Task:
A verbatim reproduction of the lines below, from the line containing "BAT201: 3.7V (plus" through the line containing "R204: 39k (OSC, VCC) -> 39k (AGND, VFB)", both ends included, is the whole required output.

=== Data extracts ===

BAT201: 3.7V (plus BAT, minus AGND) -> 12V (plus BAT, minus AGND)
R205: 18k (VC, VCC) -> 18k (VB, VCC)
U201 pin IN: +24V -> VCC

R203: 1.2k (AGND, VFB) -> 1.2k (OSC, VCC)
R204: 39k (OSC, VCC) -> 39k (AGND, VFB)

===
=== Data extracts ===

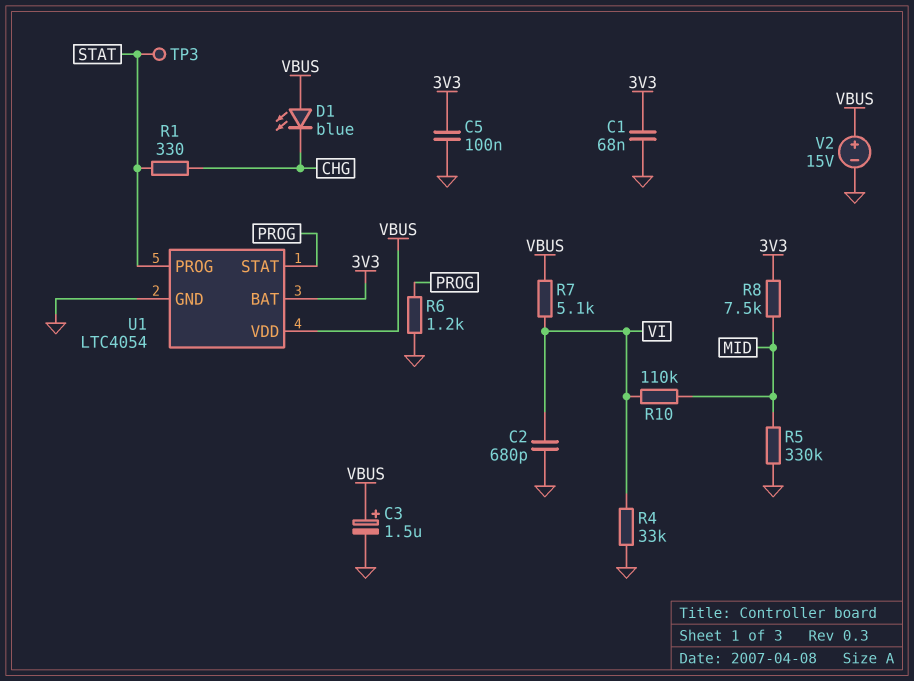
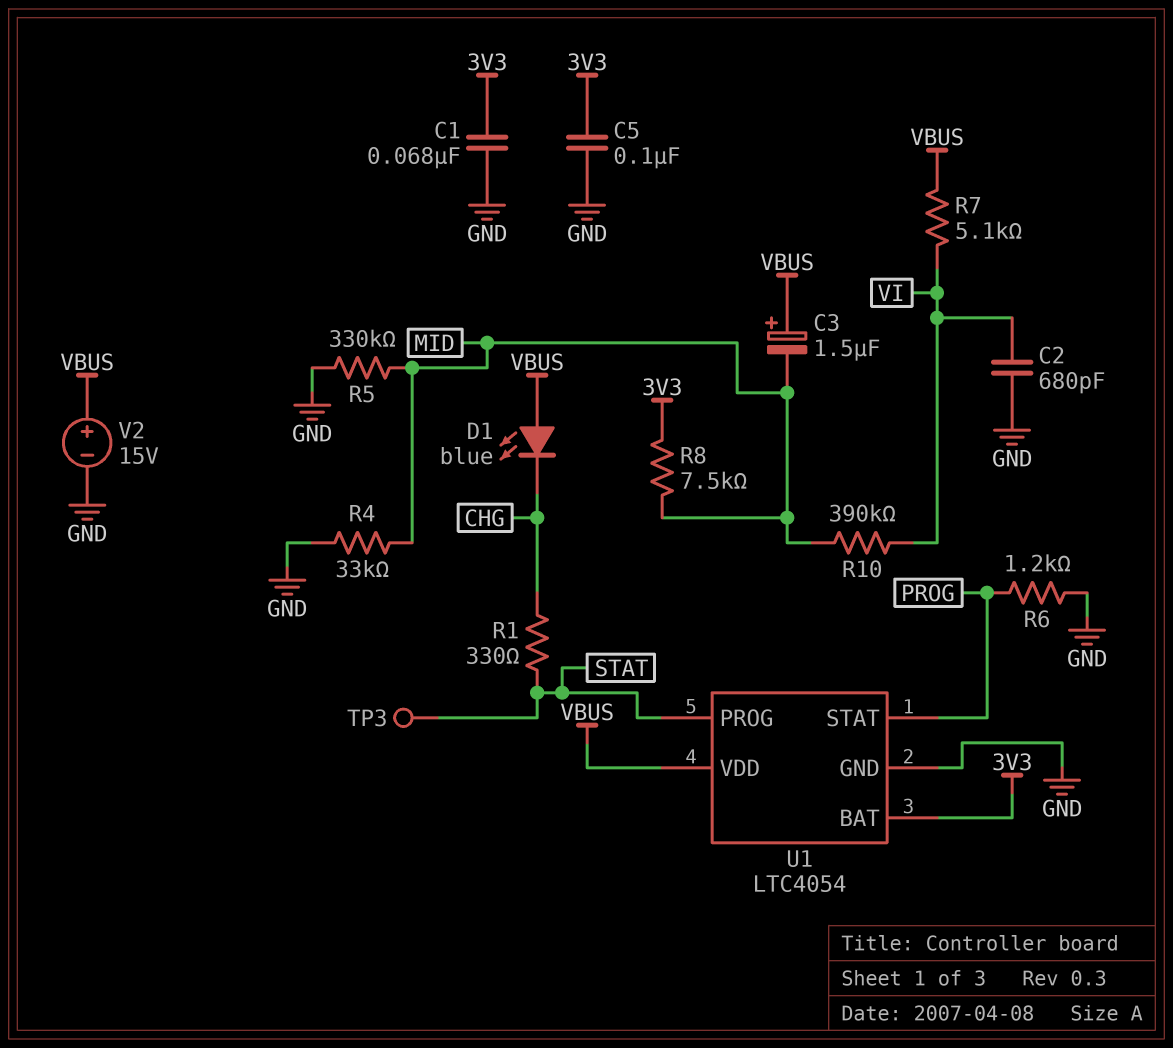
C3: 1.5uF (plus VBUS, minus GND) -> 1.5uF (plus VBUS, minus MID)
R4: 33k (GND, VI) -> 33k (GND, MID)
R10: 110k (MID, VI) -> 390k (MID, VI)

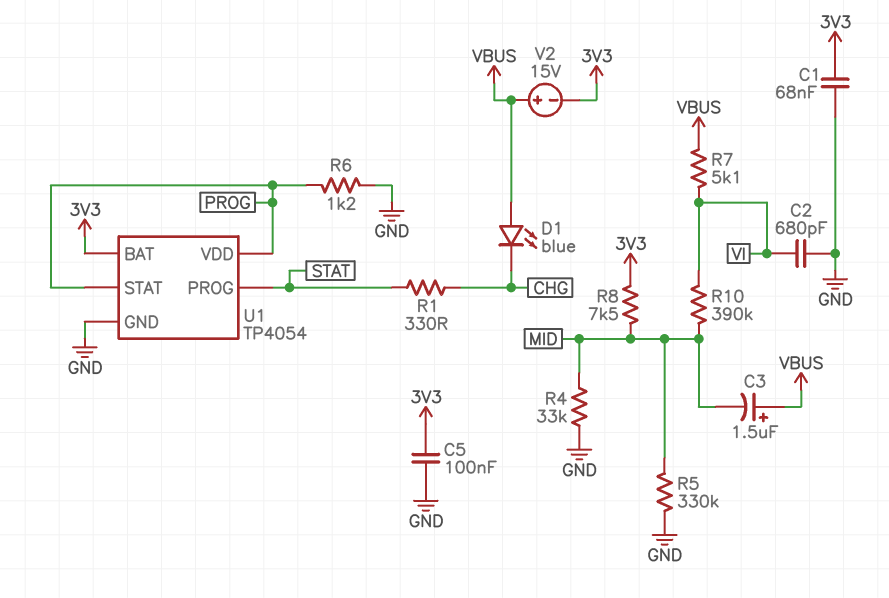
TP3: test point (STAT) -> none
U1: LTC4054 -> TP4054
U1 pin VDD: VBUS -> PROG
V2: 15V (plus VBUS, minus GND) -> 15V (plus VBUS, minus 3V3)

===

Answer to the exercise:
BAT201: 3.7V (plus BAT, minus AGND) -> 12V (plus BAT, minus AGND)
R205: 18k (VC, VCC) -> 18k (VB, VCC)
U201 pin IN: +24V -> VCC

R203: 1.2k (AGND, VFB) -> 1.2k (OSC, VCC)
R204: 39k (OSC, VCC) -> 39k (AGND, VFB)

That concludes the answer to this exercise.